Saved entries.
======

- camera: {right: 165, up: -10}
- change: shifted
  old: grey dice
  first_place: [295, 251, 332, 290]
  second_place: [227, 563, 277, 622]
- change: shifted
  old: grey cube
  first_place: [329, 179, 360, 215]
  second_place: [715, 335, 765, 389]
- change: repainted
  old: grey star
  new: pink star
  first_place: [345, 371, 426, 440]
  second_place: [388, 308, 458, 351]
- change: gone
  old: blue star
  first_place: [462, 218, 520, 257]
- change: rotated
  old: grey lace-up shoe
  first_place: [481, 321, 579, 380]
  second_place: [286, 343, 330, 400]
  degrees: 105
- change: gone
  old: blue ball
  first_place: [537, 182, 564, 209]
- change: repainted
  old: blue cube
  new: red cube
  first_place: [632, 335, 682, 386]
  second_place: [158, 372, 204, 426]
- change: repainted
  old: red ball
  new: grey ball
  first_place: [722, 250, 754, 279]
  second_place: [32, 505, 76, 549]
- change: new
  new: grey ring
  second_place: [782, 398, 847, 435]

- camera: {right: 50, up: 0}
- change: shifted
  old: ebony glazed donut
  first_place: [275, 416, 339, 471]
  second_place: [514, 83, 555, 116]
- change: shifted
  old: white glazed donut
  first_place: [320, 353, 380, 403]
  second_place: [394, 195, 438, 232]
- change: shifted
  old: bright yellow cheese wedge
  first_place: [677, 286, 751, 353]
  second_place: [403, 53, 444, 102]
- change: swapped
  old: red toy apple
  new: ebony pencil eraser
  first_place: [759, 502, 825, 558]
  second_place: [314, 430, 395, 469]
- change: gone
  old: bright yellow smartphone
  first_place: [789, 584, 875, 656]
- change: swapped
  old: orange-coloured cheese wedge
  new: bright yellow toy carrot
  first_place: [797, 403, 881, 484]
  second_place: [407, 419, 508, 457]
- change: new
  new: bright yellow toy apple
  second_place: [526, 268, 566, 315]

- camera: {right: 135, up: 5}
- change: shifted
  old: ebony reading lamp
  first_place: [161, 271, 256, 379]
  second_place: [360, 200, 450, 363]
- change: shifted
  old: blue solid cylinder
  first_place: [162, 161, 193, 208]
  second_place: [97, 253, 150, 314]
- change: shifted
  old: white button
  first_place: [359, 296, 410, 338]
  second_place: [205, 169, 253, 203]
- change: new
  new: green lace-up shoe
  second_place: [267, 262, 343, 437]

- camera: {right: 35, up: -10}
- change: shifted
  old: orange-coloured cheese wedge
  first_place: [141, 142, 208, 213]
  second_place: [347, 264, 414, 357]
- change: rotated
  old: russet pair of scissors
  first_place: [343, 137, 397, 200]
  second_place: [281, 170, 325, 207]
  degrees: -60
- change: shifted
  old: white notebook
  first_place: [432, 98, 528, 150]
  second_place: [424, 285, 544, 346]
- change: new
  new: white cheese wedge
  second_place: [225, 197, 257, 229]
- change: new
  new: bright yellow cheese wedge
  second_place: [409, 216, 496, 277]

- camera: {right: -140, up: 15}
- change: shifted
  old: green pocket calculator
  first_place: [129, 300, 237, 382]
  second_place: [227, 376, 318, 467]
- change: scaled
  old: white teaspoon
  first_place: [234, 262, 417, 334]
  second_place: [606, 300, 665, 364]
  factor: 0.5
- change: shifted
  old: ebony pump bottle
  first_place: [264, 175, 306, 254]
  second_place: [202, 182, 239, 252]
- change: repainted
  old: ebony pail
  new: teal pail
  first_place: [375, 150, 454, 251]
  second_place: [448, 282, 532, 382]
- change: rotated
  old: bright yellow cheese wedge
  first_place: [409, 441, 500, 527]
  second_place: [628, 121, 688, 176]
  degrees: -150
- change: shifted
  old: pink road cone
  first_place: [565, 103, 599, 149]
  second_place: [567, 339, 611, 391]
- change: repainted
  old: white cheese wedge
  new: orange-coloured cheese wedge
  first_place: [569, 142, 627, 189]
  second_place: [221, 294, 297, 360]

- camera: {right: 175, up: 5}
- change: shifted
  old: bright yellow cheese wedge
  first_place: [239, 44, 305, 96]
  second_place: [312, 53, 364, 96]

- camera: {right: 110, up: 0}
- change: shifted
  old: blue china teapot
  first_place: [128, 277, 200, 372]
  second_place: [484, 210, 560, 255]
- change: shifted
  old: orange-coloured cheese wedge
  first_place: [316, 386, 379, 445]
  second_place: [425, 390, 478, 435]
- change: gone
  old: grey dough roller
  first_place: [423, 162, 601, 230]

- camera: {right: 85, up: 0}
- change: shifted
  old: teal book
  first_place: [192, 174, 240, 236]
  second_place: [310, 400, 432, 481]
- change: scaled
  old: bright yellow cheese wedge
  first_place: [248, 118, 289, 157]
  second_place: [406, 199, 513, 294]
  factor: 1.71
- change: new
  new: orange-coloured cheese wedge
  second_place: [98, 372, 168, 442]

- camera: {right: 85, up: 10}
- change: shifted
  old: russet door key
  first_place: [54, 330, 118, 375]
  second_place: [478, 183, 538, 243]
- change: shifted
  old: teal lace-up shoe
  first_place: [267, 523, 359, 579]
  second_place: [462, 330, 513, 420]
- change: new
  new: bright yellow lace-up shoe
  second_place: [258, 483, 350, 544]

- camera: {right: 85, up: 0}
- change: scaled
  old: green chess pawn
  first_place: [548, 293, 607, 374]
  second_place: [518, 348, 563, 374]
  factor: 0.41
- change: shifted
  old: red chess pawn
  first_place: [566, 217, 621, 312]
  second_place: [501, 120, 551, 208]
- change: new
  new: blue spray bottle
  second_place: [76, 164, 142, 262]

======

WHAT IS BEING ASKED. Repeat exactly the lines above from the one with "degrees: 105" up to and including the one with "new: grey ring". No other line belongs in the reply.

ANSWER TO THIS EXERCISE.
  degrees: 105
- change: gone
  old: blue ball
  first_place: [537, 182, 564, 209]
- change: repainted
  old: blue cube
  new: red cube
  first_place: [632, 335, 682, 386]
  second_place: [158, 372, 204, 426]
- change: repainted
  old: red ball
  new: grey ball
  first_place: [722, 250, 754, 279]
  second_place: [32, 505, 76, 549]
- change: new
  new: grey ring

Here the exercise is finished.